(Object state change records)

►

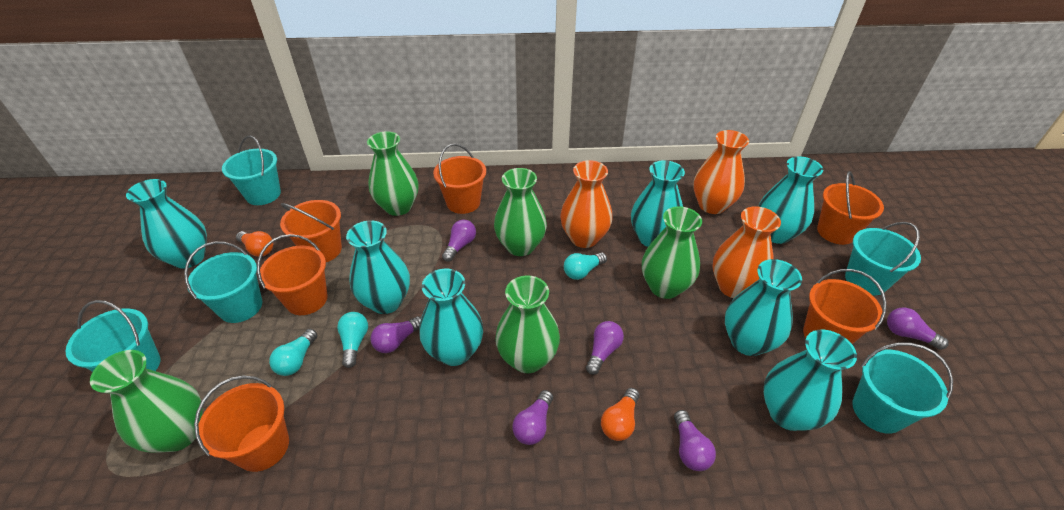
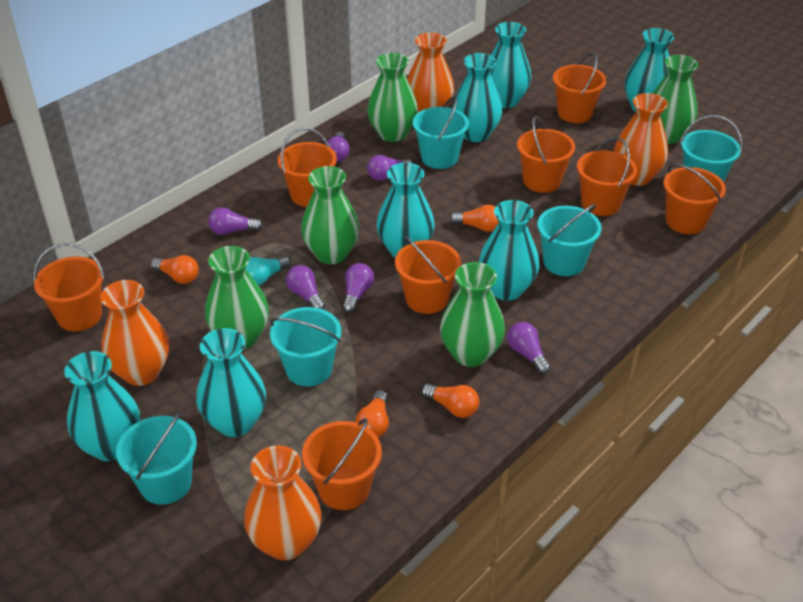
orange bucket: 6 -> 8
orange light bulb: 2 -> 4
orange vase: 3 -> 4
turquoise light bulb: 3 -> 1

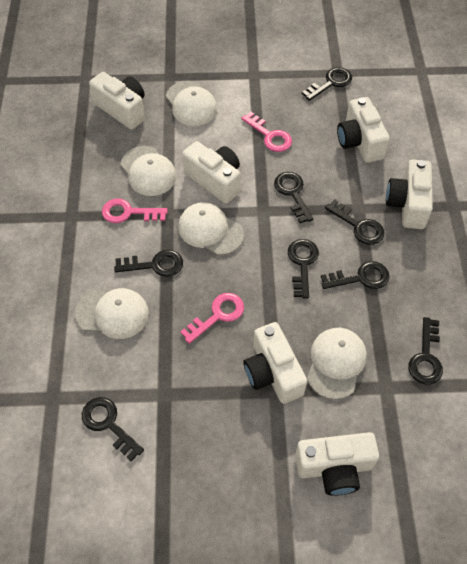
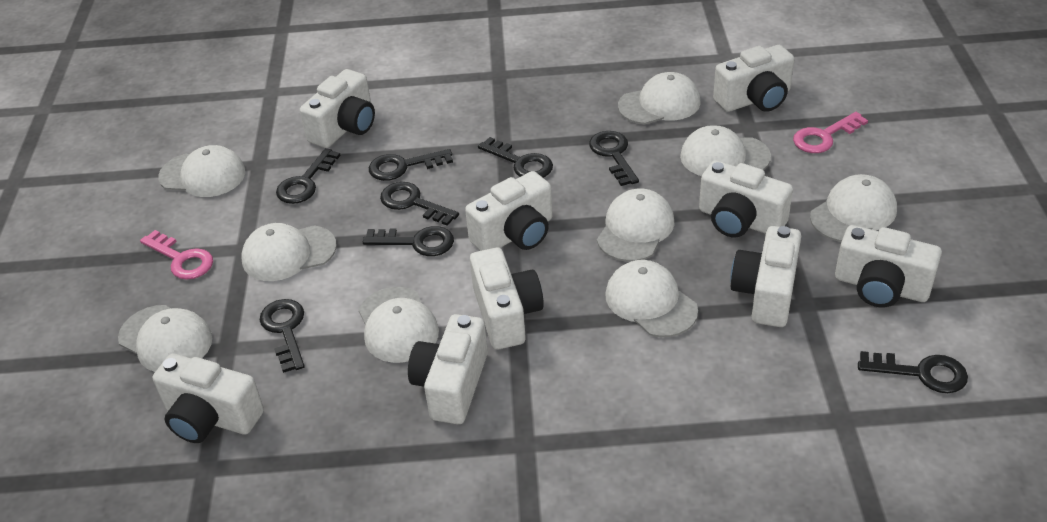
pink key: 3 -> 2
white camera: 6 -> 9
white cap: 5 -> 9

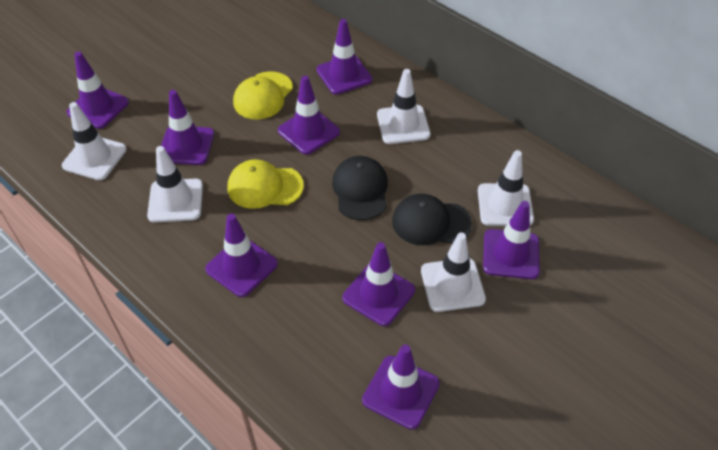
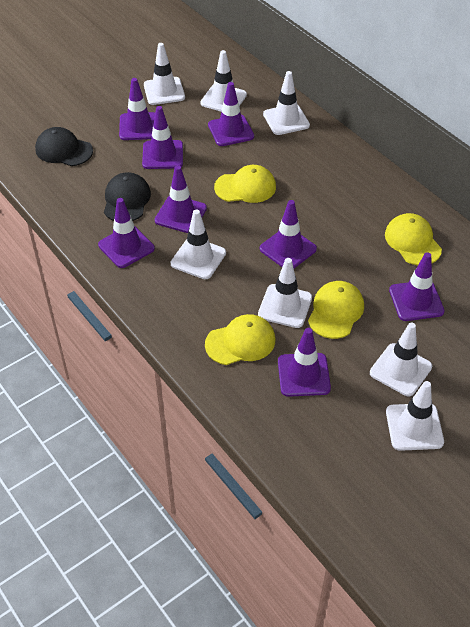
white traffic cone: 5 -> 7
yellow cap: 2 -> 4

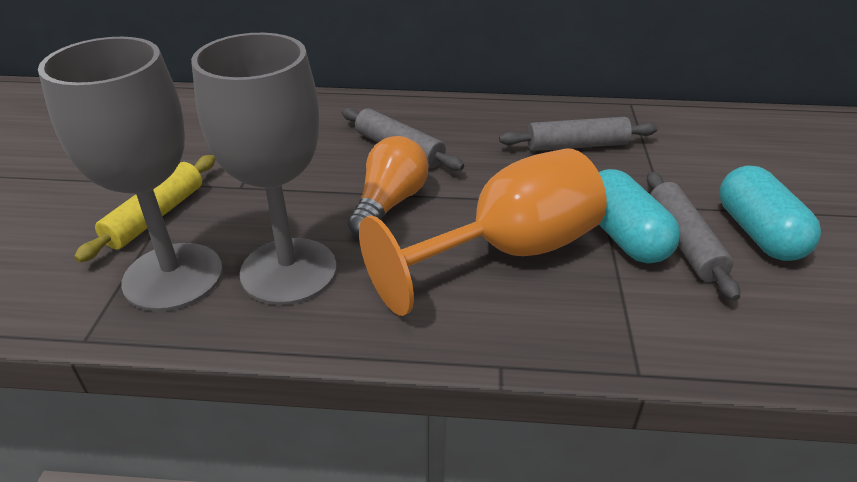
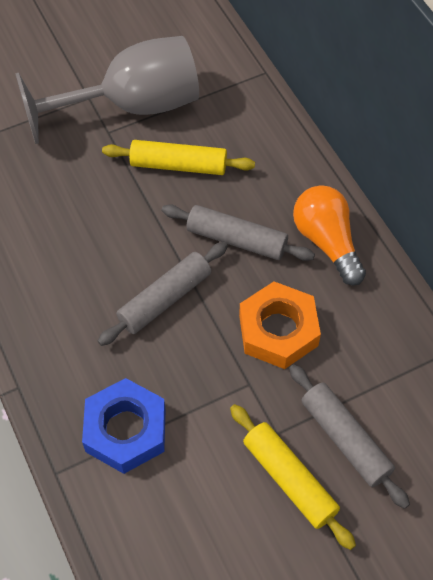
blue nut: 0 -> 1
grey goblet: 2 -> 1
orange goblet: 1 -> 0
orange nut: 0 -> 1
turquoise capsule: 2 -> 0
yellow rolling pin: 1 -> 2

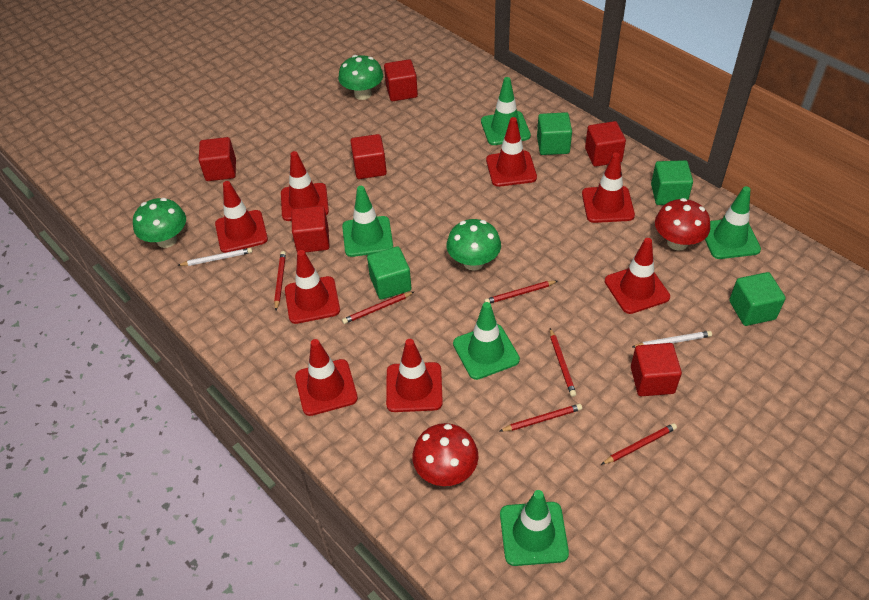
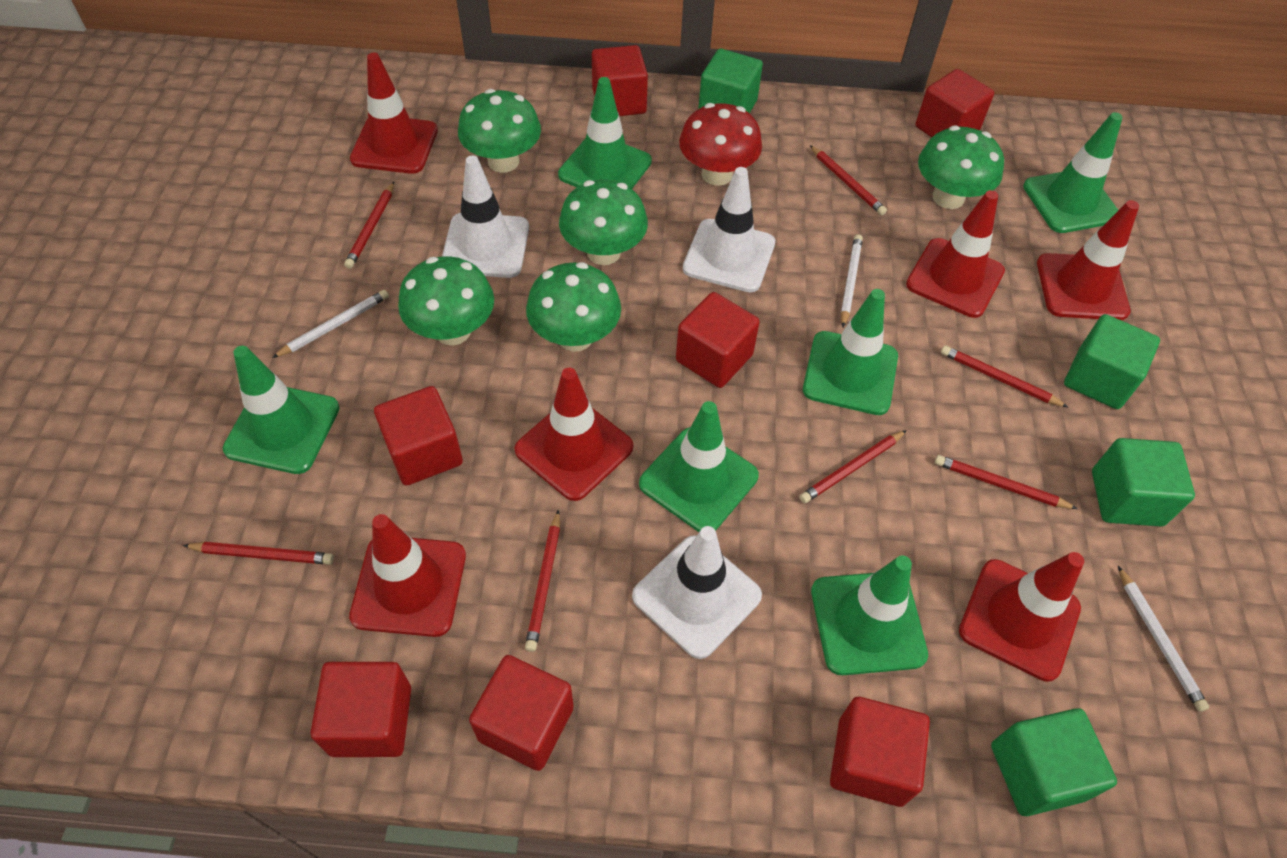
green mushroom: 3 -> 5
green traffic cone: 5 -> 6
red cube: 6 -> 7
red mushroom: 2 -> 1
red pencil: 6 -> 7
red traffic cone: 8 -> 6
white pencil: 2 -> 3
white traffic cone: 0 -> 3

◄

The records above are to be reproduced exactly; the pictures are to be left out.

orange bucket: 6 -> 8
orange light bulb: 2 -> 4
orange vase: 3 -> 4
turquoise light bulb: 3 -> 1

pink key: 3 -> 2
white camera: 6 -> 9
white cap: 5 -> 9

white traffic cone: 5 -> 7
yellow cap: 2 -> 4

blue nut: 0 -> 1
grey goblet: 2 -> 1
orange goblet: 1 -> 0
orange nut: 0 -> 1
turquoise capsule: 2 -> 0
yellow rolling pin: 1 -> 2

green mushroom: 3 -> 5
green traffic cone: 5 -> 6
red cube: 6 -> 7
red mushroom: 2 -> 1
red pencil: 6 -> 7
red traffic cone: 8 -> 6
white pencil: 2 -> 3
white traffic cone: 0 -> 3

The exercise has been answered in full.